▸ WHAT IS BEING ASKED
Please transcribe the entries below exactly and leave out every picture.

▸ INFORMATION GIVEN

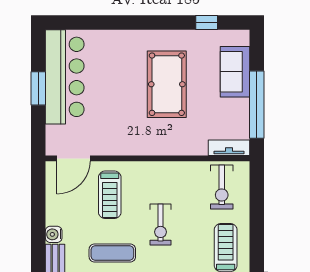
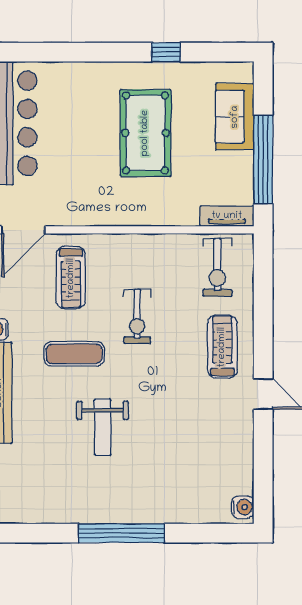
window: (207, 23) -> (166, 52), moved

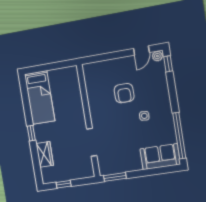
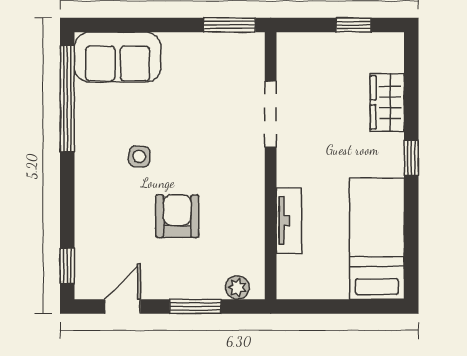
window: (110, 56) -> (195, 306), added
plant: (157, 56) -> (237, 287), moved
tv unit: (77, 99) -> (289, 220), added

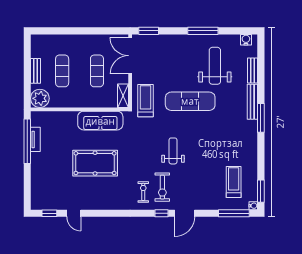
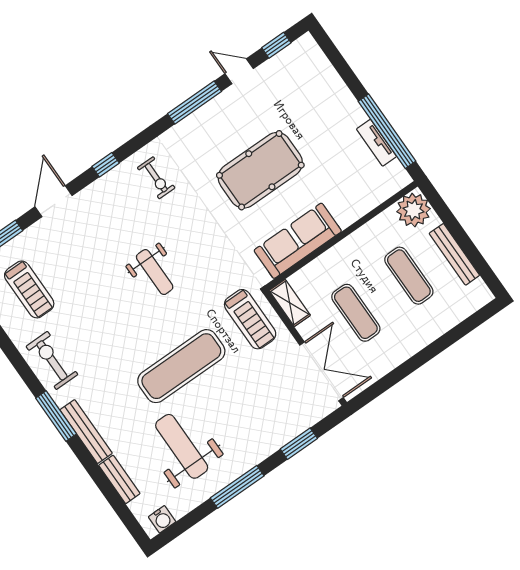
window: (149, 31) -> (299, 444), moved
weight bench: (215, 66) -> (182, 446), turned 180
bench: (36, 71) -> (454, 254), width x1.36
exercise bike: (162, 187) -> (52, 360), moved
window: (103, 213) -> (195, 102), added
door: (185, 213) -> (54, 201), moved

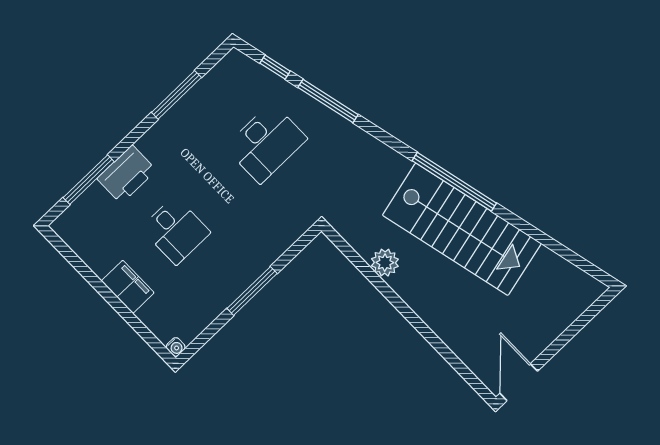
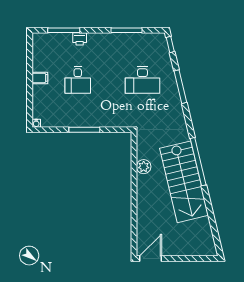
window: (275, 67) -> (170, 44), moved
printer: (127, 174) -> (80, 39), width x0.53, depth x0.68
filing cabinet: (128, 287) -> (40, 78), width x0.50

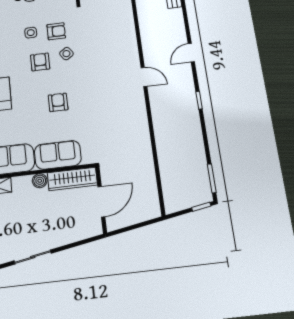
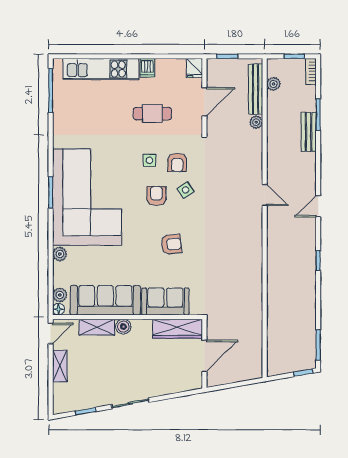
armchair: (56, 31) -> (177, 162), turned 90
door: (144, 77) -> (265, 195), moved
armchair: (58, 102) -> (171, 244), turned 84
boiler: (40, 181) -> (123, 327), moved

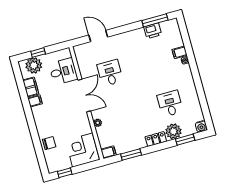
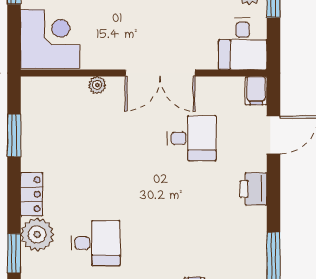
printer: (153, 31) -> (253, 189), moved
desk: (63, 71) -> (243, 44), moved
filing cabinet: (108, 152) -> (256, 91), moved

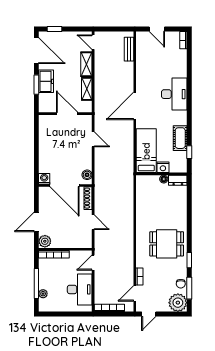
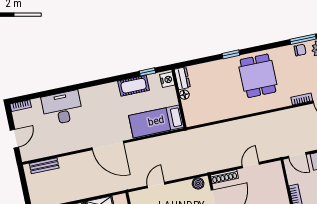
desk: (174, 94) -> (62, 108), moved
nightstand: (163, 167) -> (167, 80), moved
window: (189, 260) -> (231, 54), moved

▸ ANSWER TO THE PROBLEM
window: (207, 23) -> (166, 52), moved

window: (110, 56) -> (195, 306), added
plant: (157, 56) -> (237, 287), moved
tv unit: (77, 99) -> (289, 220), added

window: (149, 31) -> (299, 444), moved
weight bench: (215, 66) -> (182, 446), turned 180
bench: (36, 71) -> (454, 254), width x1.36
exercise bike: (162, 187) -> (52, 360), moved
window: (103, 213) -> (195, 102), added
door: (185, 213) -> (54, 201), moved

window: (275, 67) -> (170, 44), moved
printer: (127, 174) -> (80, 39), width x0.53, depth x0.68
filing cabinet: (128, 287) -> (40, 78), width x0.50

armchair: (56, 31) -> (177, 162), turned 90
door: (144, 77) -> (265, 195), moved
armchair: (58, 102) -> (171, 244), turned 84
boiler: (40, 181) -> (123, 327), moved

printer: (153, 31) -> (253, 189), moved
desk: (63, 71) -> (243, 44), moved
filing cabinet: (108, 152) -> (256, 91), moved

desk: (174, 94) -> (62, 108), moved
nightstand: (163, 167) -> (167, 80), moved
window: (189, 260) -> (231, 54), moved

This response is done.